(Dataset entries)

---

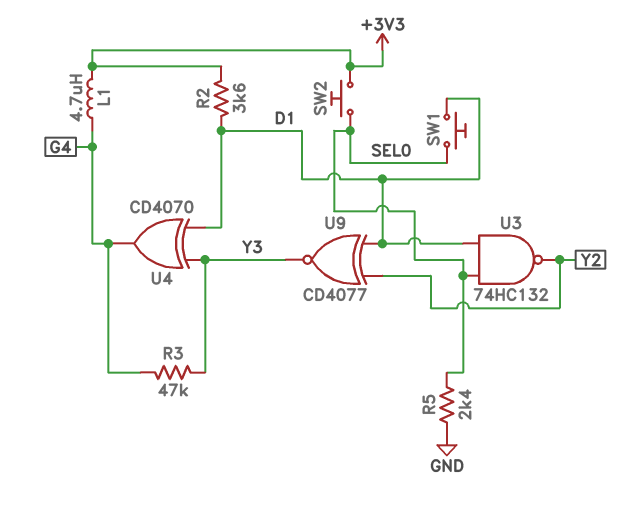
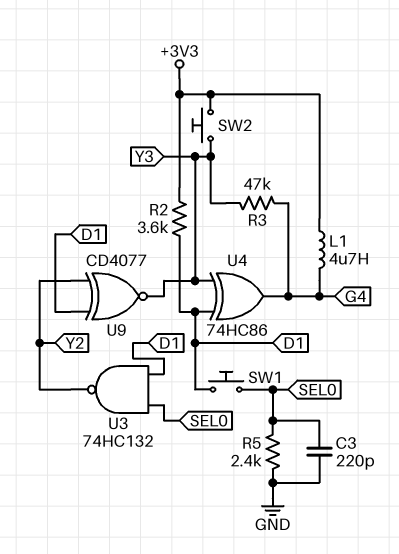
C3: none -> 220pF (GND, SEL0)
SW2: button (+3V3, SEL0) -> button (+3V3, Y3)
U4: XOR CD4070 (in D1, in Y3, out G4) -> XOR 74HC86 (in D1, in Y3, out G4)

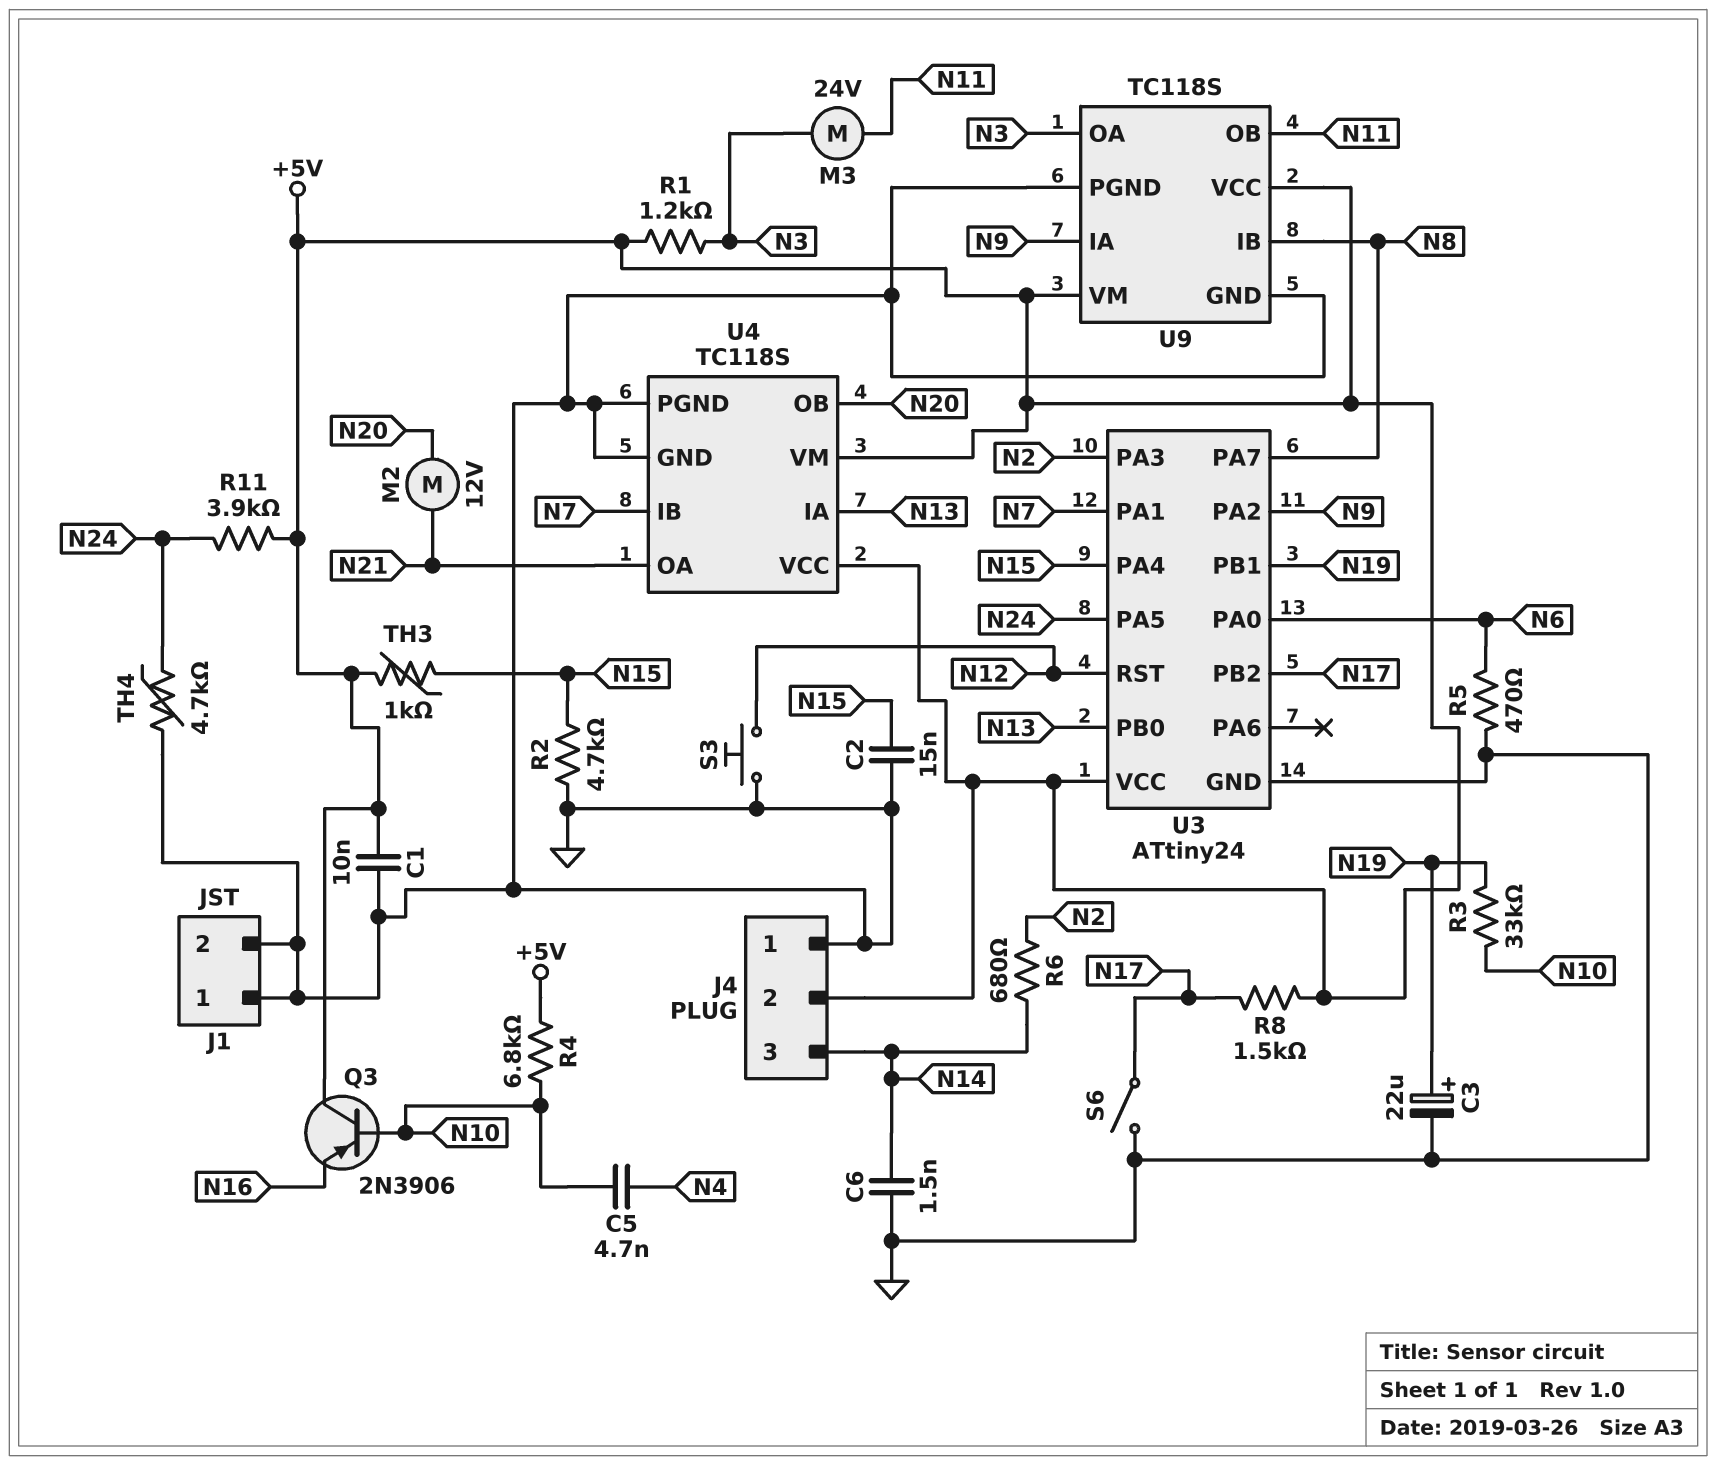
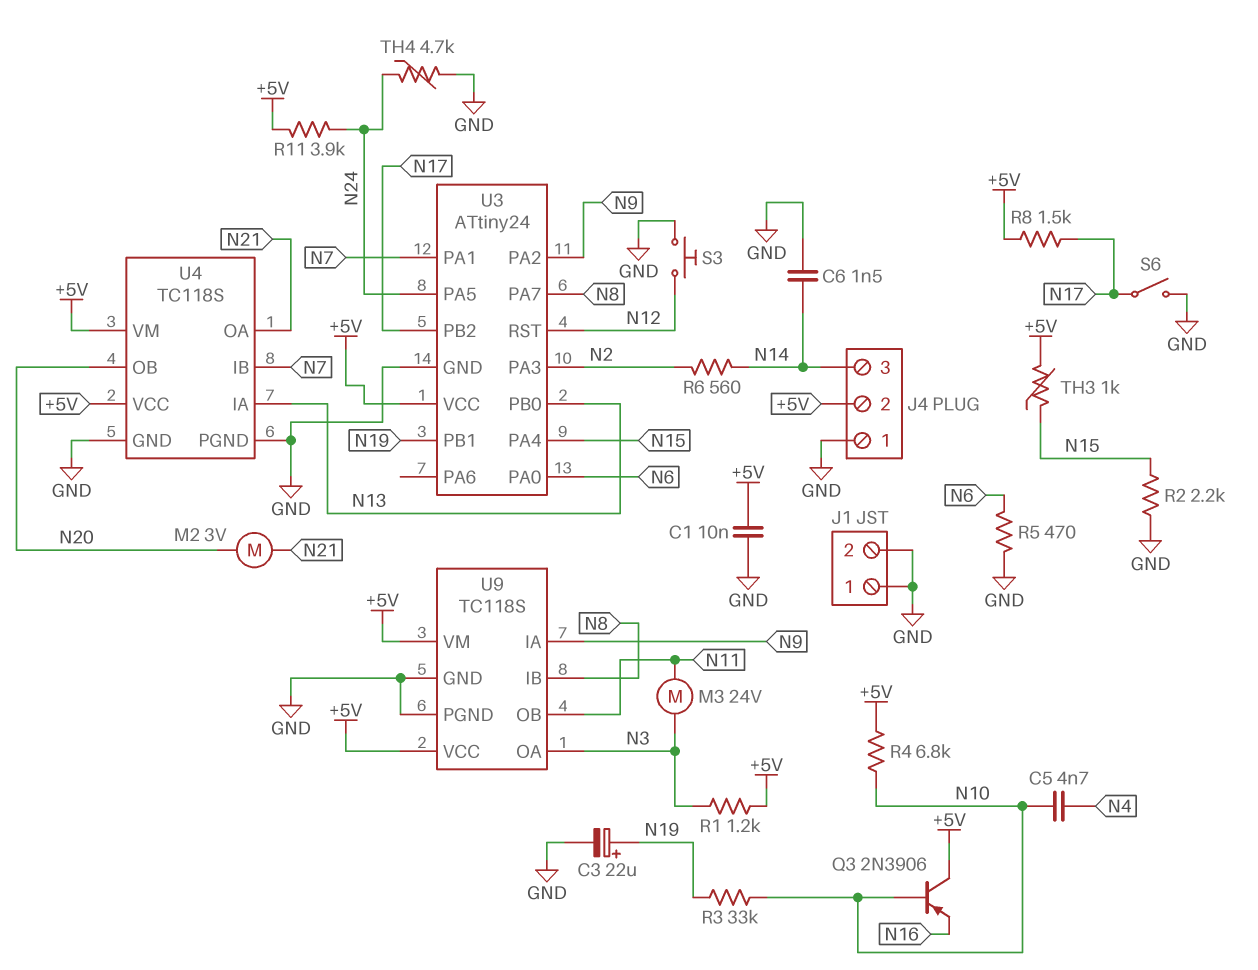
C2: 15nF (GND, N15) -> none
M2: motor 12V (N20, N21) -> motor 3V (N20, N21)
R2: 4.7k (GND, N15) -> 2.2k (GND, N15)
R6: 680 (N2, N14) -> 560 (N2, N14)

---

Exactly as written above, print every line of the data but not its pictures.

◆ **Exercise response**
C3: none -> 220pF (GND, SEL0)
SW2: button (+3V3, SEL0) -> button (+3V3, Y3)
U4: XOR CD4070 (in D1, in Y3, out G4) -> XOR 74HC86 (in D1, in Y3, out G4)

C2: 15nF (GND, N15) -> none
M2: motor 12V (N20, N21) -> motor 3V (N20, N21)
R2: 4.7k (GND, N15) -> 2.2k (GND, N15)
R6: 680 (N2, N14) -> 560 (N2, N14)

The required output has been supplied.